**WORK TO COMPLETE**. This task is to restate all of the entries exactly.
▶
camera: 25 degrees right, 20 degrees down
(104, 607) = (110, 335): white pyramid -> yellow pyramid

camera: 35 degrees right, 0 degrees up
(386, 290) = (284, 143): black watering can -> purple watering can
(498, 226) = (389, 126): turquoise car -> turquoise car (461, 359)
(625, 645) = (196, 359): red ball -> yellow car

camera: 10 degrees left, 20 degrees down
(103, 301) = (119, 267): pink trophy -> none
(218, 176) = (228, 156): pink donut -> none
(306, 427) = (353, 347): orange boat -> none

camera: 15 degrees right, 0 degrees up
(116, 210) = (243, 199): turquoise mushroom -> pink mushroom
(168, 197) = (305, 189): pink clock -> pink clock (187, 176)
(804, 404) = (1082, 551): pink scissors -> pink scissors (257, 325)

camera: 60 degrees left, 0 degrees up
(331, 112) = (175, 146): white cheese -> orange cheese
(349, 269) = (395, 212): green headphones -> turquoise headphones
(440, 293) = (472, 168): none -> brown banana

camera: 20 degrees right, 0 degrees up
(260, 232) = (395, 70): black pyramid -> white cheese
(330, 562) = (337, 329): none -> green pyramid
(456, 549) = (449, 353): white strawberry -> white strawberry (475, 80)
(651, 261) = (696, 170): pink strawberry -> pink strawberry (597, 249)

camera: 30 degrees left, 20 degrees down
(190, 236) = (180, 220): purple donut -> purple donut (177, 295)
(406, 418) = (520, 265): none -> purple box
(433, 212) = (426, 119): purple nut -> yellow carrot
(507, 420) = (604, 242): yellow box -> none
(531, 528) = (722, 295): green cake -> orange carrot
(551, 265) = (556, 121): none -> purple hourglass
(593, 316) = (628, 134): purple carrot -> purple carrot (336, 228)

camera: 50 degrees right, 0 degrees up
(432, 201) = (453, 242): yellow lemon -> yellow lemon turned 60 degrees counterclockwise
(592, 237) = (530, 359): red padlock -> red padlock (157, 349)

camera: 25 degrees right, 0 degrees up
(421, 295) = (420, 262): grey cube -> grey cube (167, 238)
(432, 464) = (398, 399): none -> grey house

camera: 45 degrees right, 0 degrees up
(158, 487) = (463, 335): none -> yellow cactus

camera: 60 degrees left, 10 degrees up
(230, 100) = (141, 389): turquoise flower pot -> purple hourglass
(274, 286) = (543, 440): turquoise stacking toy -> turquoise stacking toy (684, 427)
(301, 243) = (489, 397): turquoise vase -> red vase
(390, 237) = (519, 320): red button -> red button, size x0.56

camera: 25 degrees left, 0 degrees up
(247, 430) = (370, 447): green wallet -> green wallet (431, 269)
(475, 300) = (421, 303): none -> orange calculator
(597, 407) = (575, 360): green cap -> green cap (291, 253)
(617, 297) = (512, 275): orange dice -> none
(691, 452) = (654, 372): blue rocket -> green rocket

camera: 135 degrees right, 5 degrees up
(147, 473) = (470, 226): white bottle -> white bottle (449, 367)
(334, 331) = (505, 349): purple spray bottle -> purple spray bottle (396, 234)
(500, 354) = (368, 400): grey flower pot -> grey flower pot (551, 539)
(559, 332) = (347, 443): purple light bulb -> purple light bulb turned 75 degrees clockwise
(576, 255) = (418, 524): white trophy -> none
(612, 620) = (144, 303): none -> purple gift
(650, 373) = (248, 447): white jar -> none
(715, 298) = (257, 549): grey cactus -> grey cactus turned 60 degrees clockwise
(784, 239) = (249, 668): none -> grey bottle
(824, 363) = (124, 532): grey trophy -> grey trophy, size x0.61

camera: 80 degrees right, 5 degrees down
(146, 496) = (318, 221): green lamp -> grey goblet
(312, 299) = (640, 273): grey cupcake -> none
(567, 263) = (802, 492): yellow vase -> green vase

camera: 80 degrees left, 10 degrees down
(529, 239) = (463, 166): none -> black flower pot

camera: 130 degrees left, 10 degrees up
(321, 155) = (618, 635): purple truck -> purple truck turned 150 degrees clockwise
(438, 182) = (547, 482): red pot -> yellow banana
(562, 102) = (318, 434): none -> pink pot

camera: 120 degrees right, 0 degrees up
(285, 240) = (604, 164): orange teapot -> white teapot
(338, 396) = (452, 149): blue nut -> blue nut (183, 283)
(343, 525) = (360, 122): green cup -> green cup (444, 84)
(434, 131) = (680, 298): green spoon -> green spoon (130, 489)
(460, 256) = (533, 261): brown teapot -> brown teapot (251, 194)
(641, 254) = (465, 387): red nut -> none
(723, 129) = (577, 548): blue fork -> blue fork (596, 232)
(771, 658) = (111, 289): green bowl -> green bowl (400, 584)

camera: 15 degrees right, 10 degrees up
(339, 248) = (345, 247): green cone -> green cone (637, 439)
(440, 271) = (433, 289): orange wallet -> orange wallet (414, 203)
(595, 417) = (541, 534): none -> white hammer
◀
**EXPECTED OUTPUT**.
camera: 25 degrees right, 20 degrees down
(104, 607) = (110, 335): white pyramid -> yellow pyramid

camera: 35 degrees right, 0 degrees up
(386, 290) = (284, 143): black watering can -> purple watering can
(498, 226) = (389, 126): turquoise car -> turquoise car (461, 359)
(625, 645) = (196, 359): red ball -> yellow car

camera: 10 degrees left, 20 degrees down
(103, 301) = (119, 267): pink trophy -> none
(218, 176) = (228, 156): pink donut -> none
(306, 427) = (353, 347): orange boat -> none

camera: 15 degrees right, 0 degrees up
(116, 210) = (243, 199): turquoise mushroom -> pink mushroom
(168, 197) = (305, 189): pink clock -> pink clock (187, 176)
(804, 404) = (1082, 551): pink scissors -> pink scissors (257, 325)

camera: 60 degrees left, 0 degrees up
(331, 112) = (175, 146): white cheese -> orange cheese
(349, 269) = (395, 212): green headphones -> turquoise headphones
(440, 293) = (472, 168): none -> brown banana

camera: 20 degrees right, 0 degrees up
(260, 232) = (395, 70): black pyramid -> white cheese
(330, 562) = (337, 329): none -> green pyramid
(456, 549) = (449, 353): white strawberry -> white strawberry (475, 80)
(651, 261) = (696, 170): pink strawberry -> pink strawberry (597, 249)

camera: 30 degrees left, 20 degrees down
(190, 236) = (180, 220): purple donut -> purple donut (177, 295)
(406, 418) = (520, 265): none -> purple box
(433, 212) = (426, 119): purple nut -> yellow carrot
(507, 420) = (604, 242): yellow box -> none
(531, 528) = (722, 295): green cake -> orange carrot
(551, 265) = (556, 121): none -> purple hourglass
(593, 316) = (628, 134): purple carrot -> purple carrot (336, 228)

camera: 50 degrees right, 0 degrees up
(432, 201) = (453, 242): yellow lemon -> yellow lemon turned 60 degrees counterclockwise
(592, 237) = (530, 359): red padlock -> red padlock (157, 349)

camera: 25 degrees right, 0 degrees up
(421, 295) = (420, 262): grey cube -> grey cube (167, 238)
(432, 464) = (398, 399): none -> grey house

camera: 45 degrees right, 0 degrees up
(158, 487) = (463, 335): none -> yellow cactus

camera: 60 degrees left, 10 degrees up
(230, 100) = (141, 389): turquoise flower pot -> purple hourglass
(274, 286) = (543, 440): turquoise stacking toy -> turquoise stacking toy (684, 427)
(301, 243) = (489, 397): turquoise vase -> red vase
(390, 237) = (519, 320): red button -> red button, size x0.56

camera: 25 degrees left, 0 degrees up
(247, 430) = (370, 447): green wallet -> green wallet (431, 269)
(475, 300) = (421, 303): none -> orange calculator
(597, 407) = (575, 360): green cap -> green cap (291, 253)
(617, 297) = (512, 275): orange dice -> none
(691, 452) = (654, 372): blue rocket -> green rocket

camera: 135 degrees right, 5 degrees up
(147, 473) = (470, 226): white bottle -> white bottle (449, 367)
(334, 331) = (505, 349): purple spray bottle -> purple spray bottle (396, 234)
(500, 354) = (368, 400): grey flower pot -> grey flower pot (551, 539)
(559, 332) = (347, 443): purple light bulb -> purple light bulb turned 75 degrees clockwise
(576, 255) = (418, 524): white trophy -> none
(612, 620) = (144, 303): none -> purple gift
(650, 373) = (248, 447): white jar -> none
(715, 298) = (257, 549): grey cactus -> grey cactus turned 60 degrees clockwise
(784, 239) = (249, 668): none -> grey bottle
(824, 363) = (124, 532): grey trophy -> grey trophy, size x0.61

camera: 80 degrees right, 5 degrees down
(146, 496) = (318, 221): green lamp -> grey goblet
(312, 299) = (640, 273): grey cupcake -> none
(567, 263) = (802, 492): yellow vase -> green vase

camera: 80 degrees left, 10 degrees down
(529, 239) = (463, 166): none -> black flower pot

camera: 130 degrees left, 10 degrees up
(321, 155) = (618, 635): purple truck -> purple truck turned 150 degrees clockwise
(438, 182) = (547, 482): red pot -> yellow banana
(562, 102) = (318, 434): none -> pink pot

camera: 120 degrees right, 0 degrees up
(285, 240) = (604, 164): orange teapot -> white teapot
(338, 396) = (452, 149): blue nut -> blue nut (183, 283)
(343, 525) = (360, 122): green cup -> green cup (444, 84)
(434, 131) = (680, 298): green spoon -> green spoon (130, 489)
(460, 256) = (533, 261): brown teapot -> brown teapot (251, 194)
(641, 254) = (465, 387): red nut -> none
(723, 129) = (577, 548): blue fork -> blue fork (596, 232)
(771, 658) = (111, 289): green bowl -> green bowl (400, 584)

camera: 15 degrees right, 10 degrees up
(339, 248) = (345, 247): green cone -> green cone (637, 439)
(440, 271) = (433, 289): orange wallet -> orange wallet (414, 203)
(595, 417) = (541, 534): none -> white hammer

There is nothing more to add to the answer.